_WORK INSTRUCTIONS_
In your copy, drop the images and return each record exactly as it stands.

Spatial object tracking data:
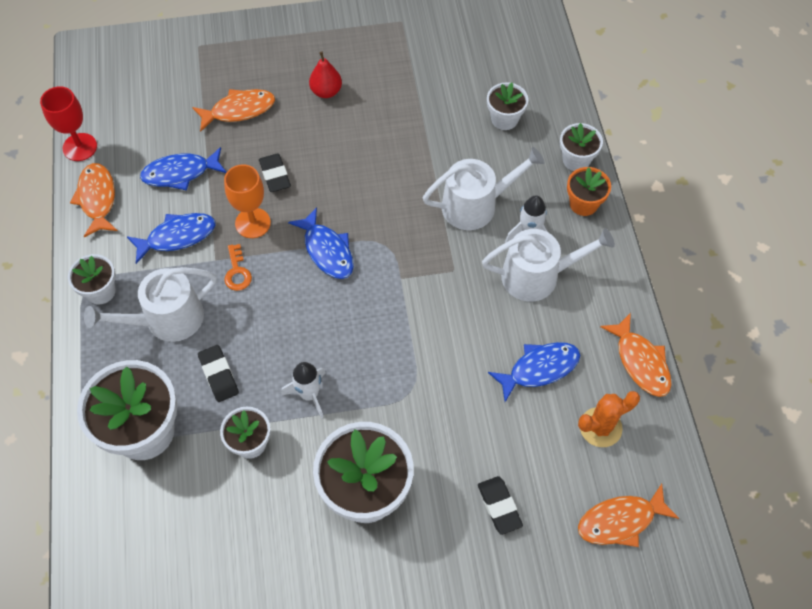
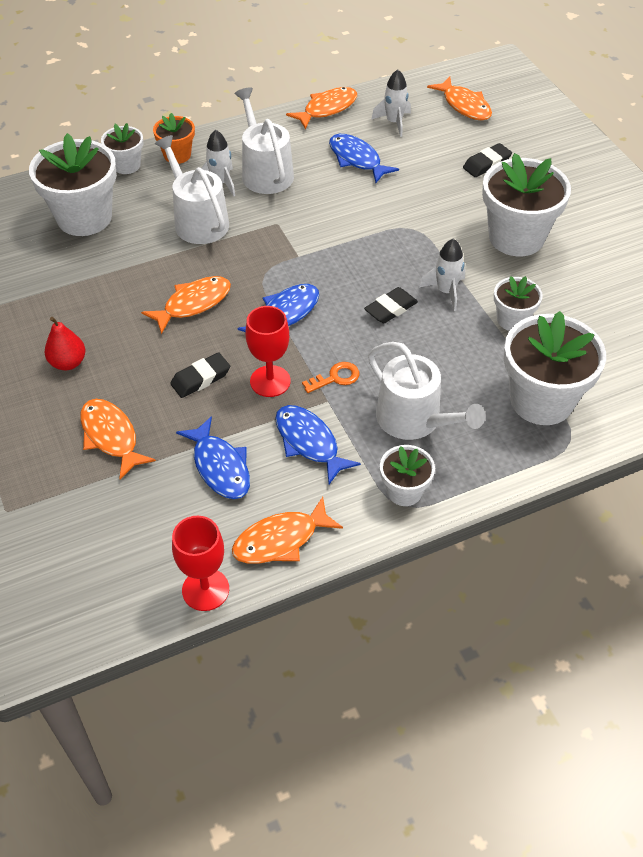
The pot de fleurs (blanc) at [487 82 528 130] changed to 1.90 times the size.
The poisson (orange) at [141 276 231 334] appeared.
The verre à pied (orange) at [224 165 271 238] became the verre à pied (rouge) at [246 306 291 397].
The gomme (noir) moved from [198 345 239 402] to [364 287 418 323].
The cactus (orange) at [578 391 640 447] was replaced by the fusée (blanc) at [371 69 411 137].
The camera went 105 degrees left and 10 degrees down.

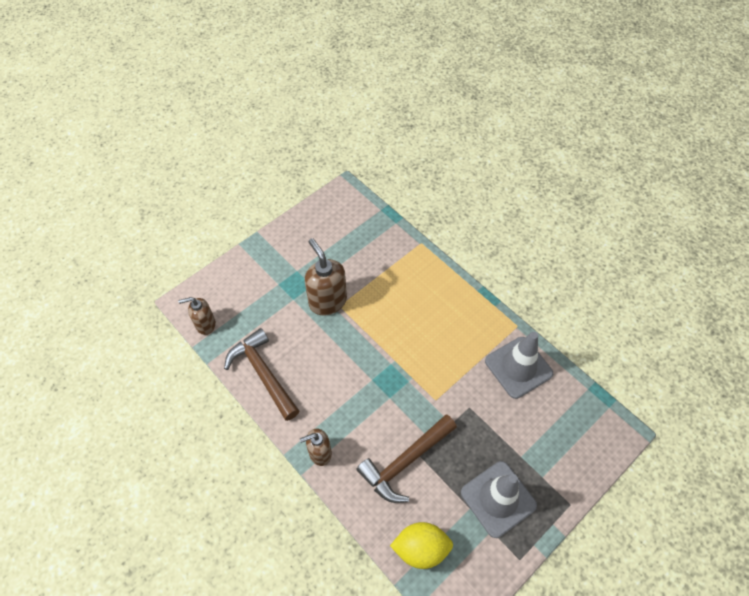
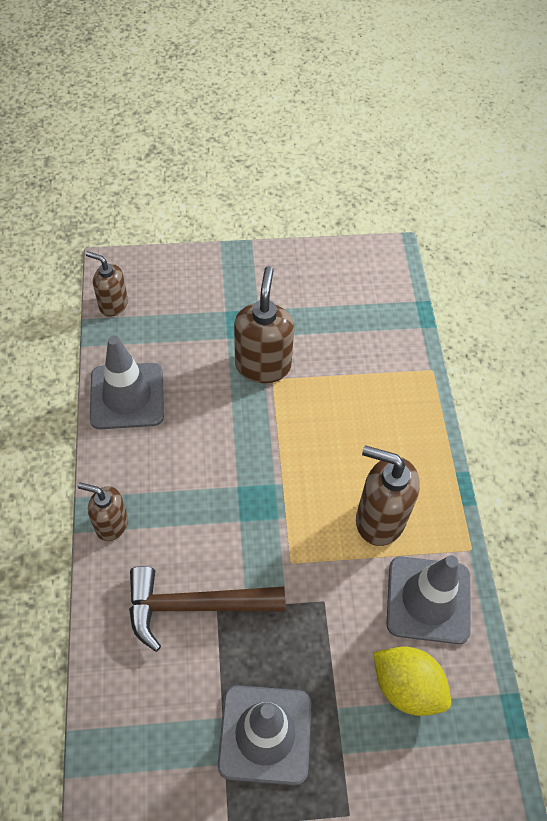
The marteau (marron) at [224 328 299 421] was replaced by the cône de chantier (gris) at [90 335 164 429].
The distributeur de savon (marron) at [356 445 420 546] appeared.
The citron (jaune) moved from [390 522 453 569] to [373 647 451 716].
The camera went 35 degrees right and 0 degrees up.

_TASK ANSWER_
The pot de fleurs (blanc) at [487 82 528 130] changed to 1.90 times the size.
The poisson (orange) at [141 276 231 334] appeared.
The verre à pied (orange) at [224 165 271 238] became the verre à pied (rouge) at [246 306 291 397].
The gomme (noir) moved from [198 345 239 402] to [364 287 418 323].
The cactus (orange) at [578 391 640 447] was replaced by the fusée (blanc) at [371 69 411 137].
The camera went 105 degrees left and 10 degrees down.

The marteau (marron) at [224 328 299 421] was replaced by the cône de chantier (gris) at [90 335 164 429].
The distributeur de savon (marron) at [356 445 420 546] appeared.
The citron (jaune) moved from [390 522 453 569] to [373 647 451 716].
The camera went 35 degrees right and 0 degrees up.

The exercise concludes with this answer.